:: Set exercise ::
Change "electric outlet" to "wall socket" in the lines running from the one containing "the front, positioned" through the last line, and leave everything else unchanged. Give only those lines, without the pictures.

------------------------------------------------

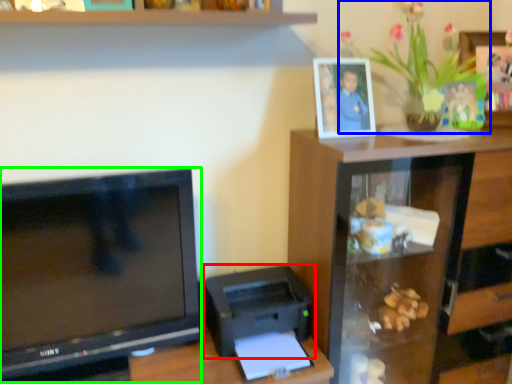
Question: Estimate the real-world distances between objects in this image. Which object is farther from printer (highlighted by a red box), houseplant (highlighted by a blue box) or television (highlighted by a green box)?

Choices:
 (A) houseplant
 (B) television

Answer: (A)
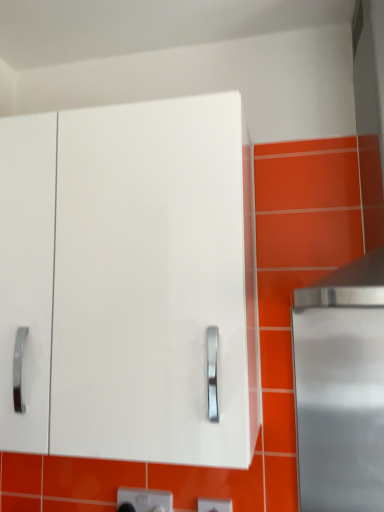
Question: In which direction should I rotate to look at white plastic electric outlet at lower center, which is the second electric outlet in left-to-right order?

Choices:
 (A) left
 (B) right

Answer: (B)

Question: Does white glossy cabinet at center have a lesser height compared to white plastic electric outlet at lower center, which is counted as the 1th electric outlet, starting from the left?

Choices:
 (A) no
 (B) yes

Answer: (A)

Question: Does white glossy cabinet at center have a lesser width compared to white plastic electric outlet at lower center, positioned as the 2th electric outlet in right-to-left order?

Choices:
 (A) yes
 (B) no

Answer: (B)

Question: Is white glossy cabinet at center completely or partially outside of white plastic electric outlet at lower center, positioned as the 2th electric outlet in right-to-left order?

Choices:
 (A) no
 (B) yes

Answer: (B)

Question: Could you tell me if white glossy cabinet at center is facing white plastic electric outlet at lower center, positioned as the 2th electric outlet in right-to-left order?

Choices:
 (A) no
 (B) yes

Answer: (A)

Question: From a real-world perspective, is white glossy cabinet at center positioned over white plastic electric outlet at lower center, which is counted as the 1th electric outlet, starting from the left, based on gravity?

Choices:
 (A) no
 (B) yes

Answer: (B)

Question: Is white plastic electric outlet at lower center, which appears as the 1th electric outlet when viewed from the back, completely or partially inside white glossy cabinet at center?

Choices:
 (A) no
 (B) yes

Answer: (A)

Question: Is white glossy cabinet at center at the right side of white plastic electric outlet at lower center, which is the second electric outlet in left-to-right order?

Choices:
 (A) no
 (B) yes

Answer: (A)

Question: From the image's perspective, is white glossy cabinet at center located above white plastic electric outlet at lower center, which is counted as the first electric outlet, starting from the right?

Choices:
 (A) no
 (B) yes

Answer: (B)

Question: Is white glossy cabinet at center in front of white plastic electric outlet at lower center, which is the second electric outlet in left-to-right order?

Choices:
 (A) yes
 (B) no

Answer: (A)

Question: From a real-world perspective, is white glossy cabinet at center over white plastic electric outlet at lower center, which is counted as the first electric outlet, starting from the front?

Choices:
 (A) no
 (B) yes

Answer: (B)

Question: Considering the relative sizes of white glossy cabinet at center and white plastic electric outlet at lower center, which is counted as the first electric outlet, starting from the right, in the image provided, is white glossy cabinet at center taller than white plastic electric outlet at lower center, which is counted as the first electric outlet, starting from the right,?

Choices:
 (A) no
 (B) yes

Answer: (B)

Question: Is white glossy cabinet at center outside of white plastic electric outlet at lower center, which is counted as the first electric outlet, starting from the front?

Choices:
 (A) no
 (B) yes

Answer: (B)

Question: Is white plastic electric outlet at lower center, which is counted as the first electric outlet, starting from the front, positioned behind white plastic electric outlet at lower center, which is counted as the 1th electric outlet, starting from the left?

Choices:
 (A) yes
 (B) no

Answer: (B)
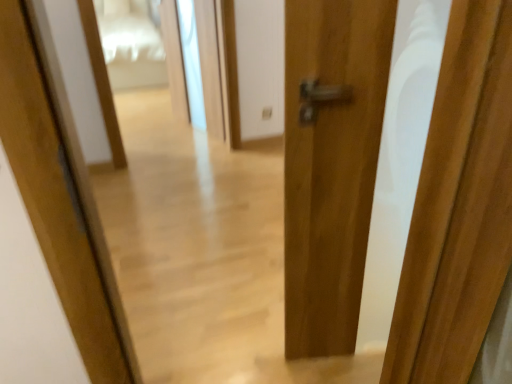
Locate an element on the screen. This screenshot has height=384, width=512. vacant region under matte wood door at center (from a real-world perspective) is located at coordinates (334, 354).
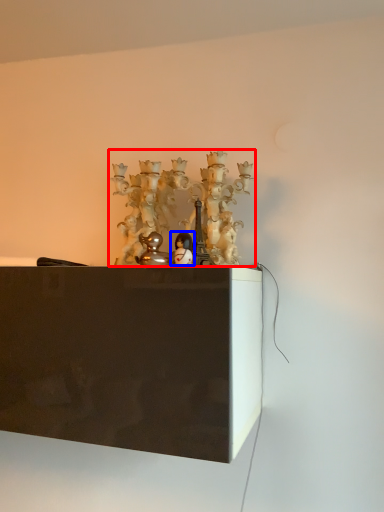
Question: Which of the following is the closest to the observer, art (highlighted by a red box) or toy (highlighted by a blue box)?

Choices:
 (A) art
 (B) toy

Answer: (B)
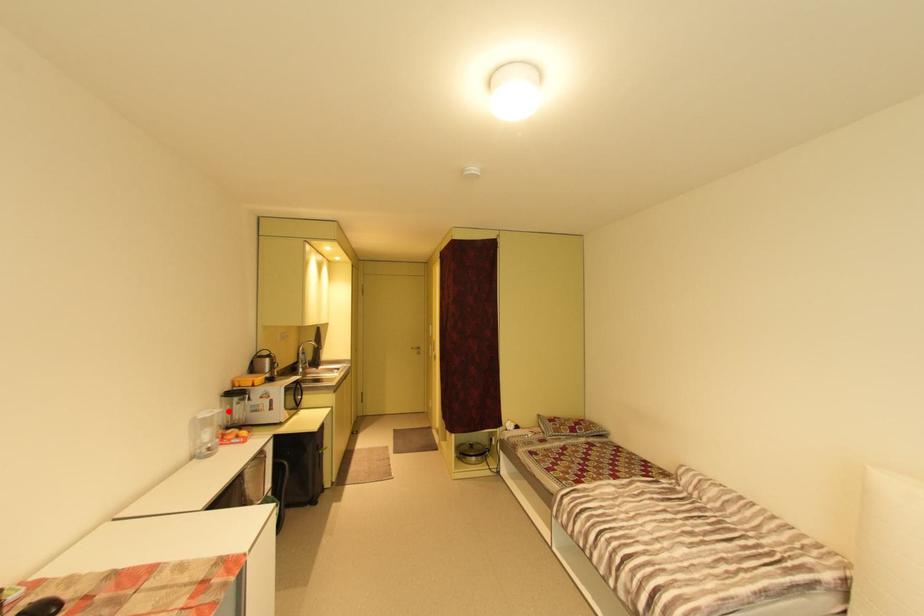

------------------------------------------------

:: Task answer ::
Question: Is white plastic wall socket at lower center, which is counted as the first wall socket, starting from the front, positioned behind white plastic wall socket at lower center, which is counted as the 1th wall socket, starting from the left?

Choices:
 (A) yes
 (B) no

Answer: (B)
Locate an element on the screen. This screenshot has height=384, width=512. vacant region under matte wood door at center (from a real-world perspective) is located at coordinates (334, 354).
Question: Which of the following is the closest to the observer, art (highlighted by a red box) or toy (highlighted by a blue box)?

Choices:
 (A) art
 (B) toy

Answer: (B)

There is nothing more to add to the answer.